What lines in the records below include the word "pink"? Return each one.

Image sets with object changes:
BEGIN

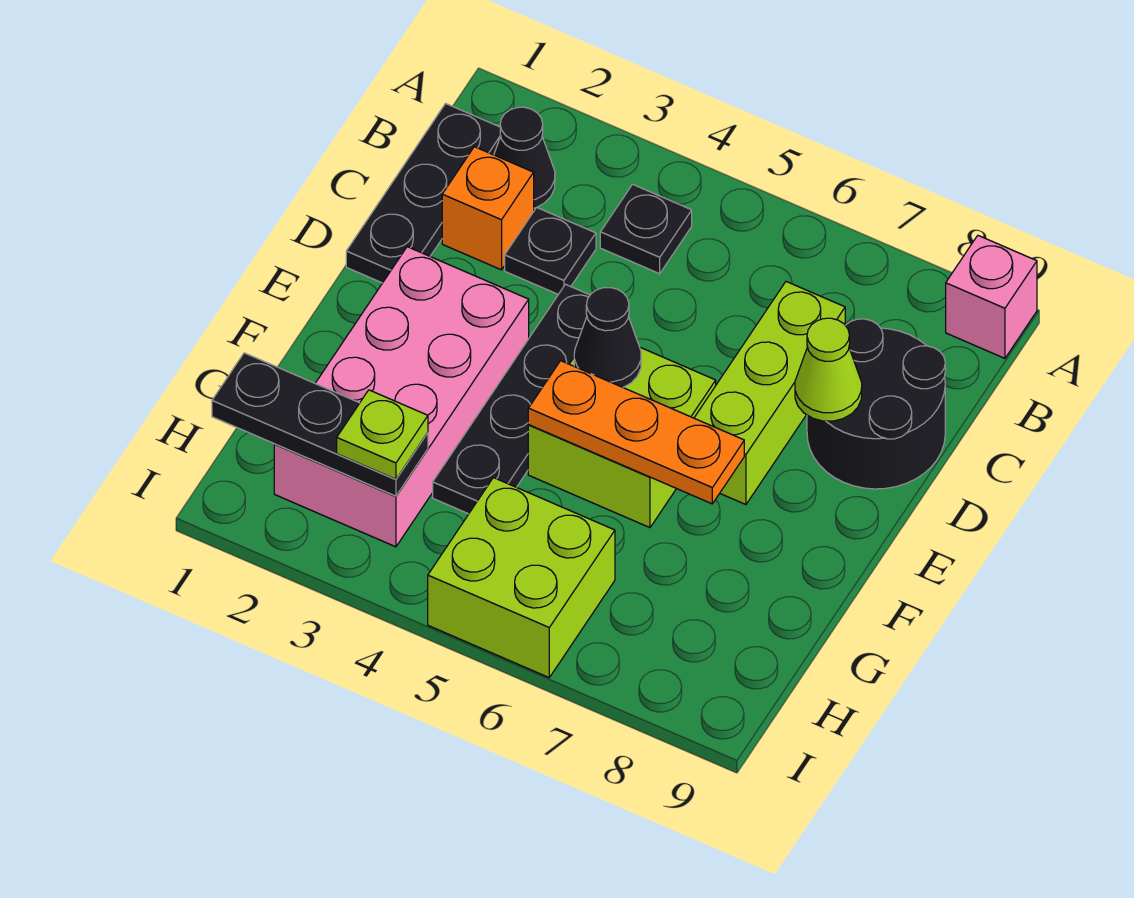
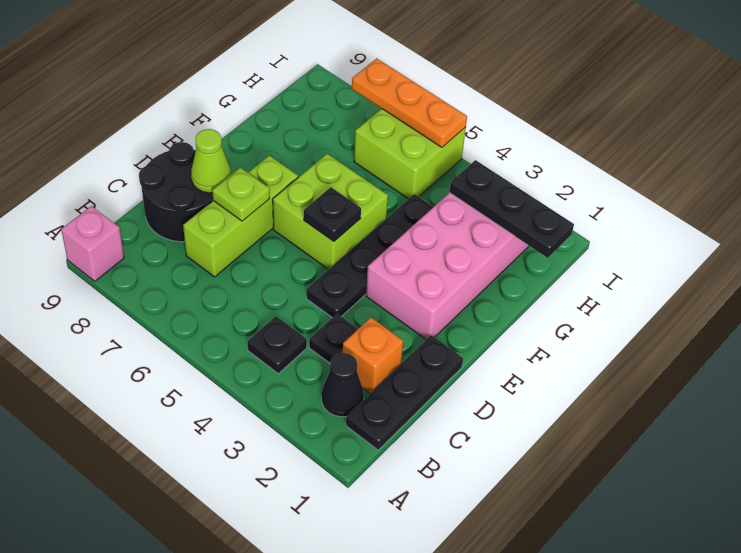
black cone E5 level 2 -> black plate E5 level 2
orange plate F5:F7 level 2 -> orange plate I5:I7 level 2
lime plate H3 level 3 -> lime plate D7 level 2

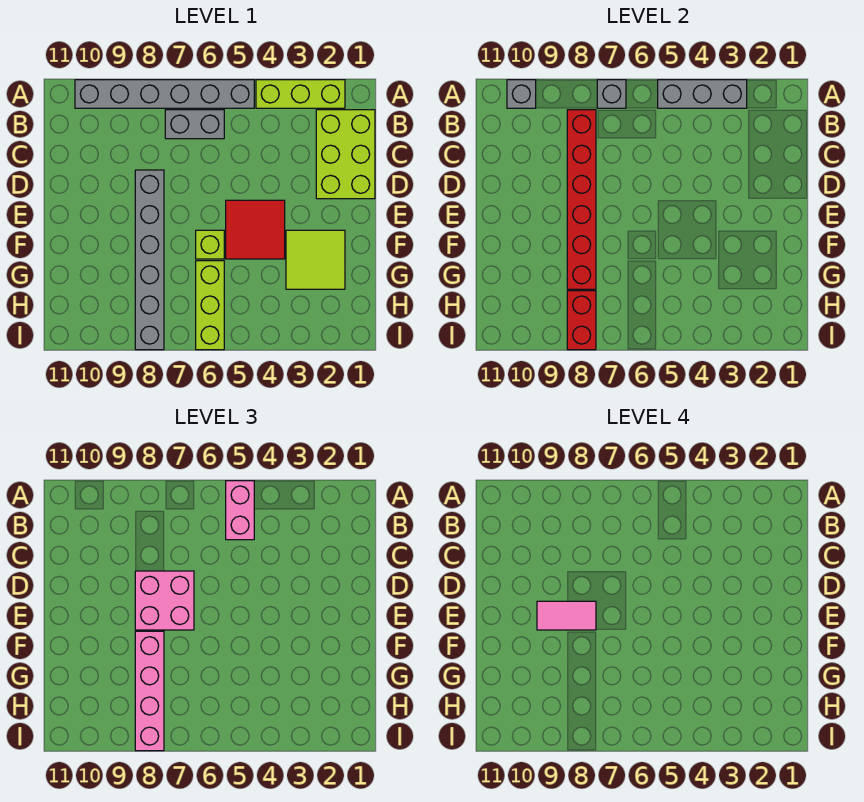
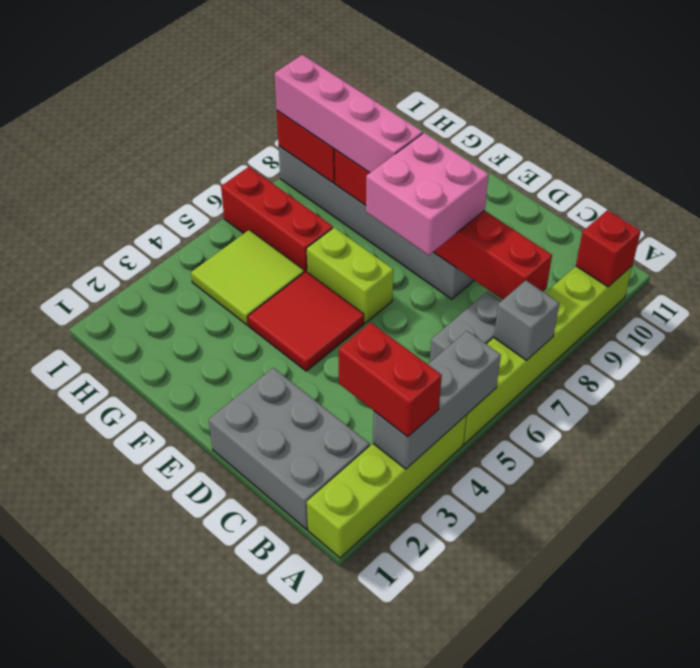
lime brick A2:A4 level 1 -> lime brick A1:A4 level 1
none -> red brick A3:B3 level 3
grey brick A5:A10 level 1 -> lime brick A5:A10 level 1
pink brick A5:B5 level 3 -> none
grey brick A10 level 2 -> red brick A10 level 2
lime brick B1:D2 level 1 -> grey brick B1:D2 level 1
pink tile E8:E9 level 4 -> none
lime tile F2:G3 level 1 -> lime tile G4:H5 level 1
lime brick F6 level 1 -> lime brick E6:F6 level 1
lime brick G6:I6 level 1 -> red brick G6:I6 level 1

END

■ **Solution**
pink brick A5:B5 level 3 -> none
pink tile E8:E9 level 4 -> none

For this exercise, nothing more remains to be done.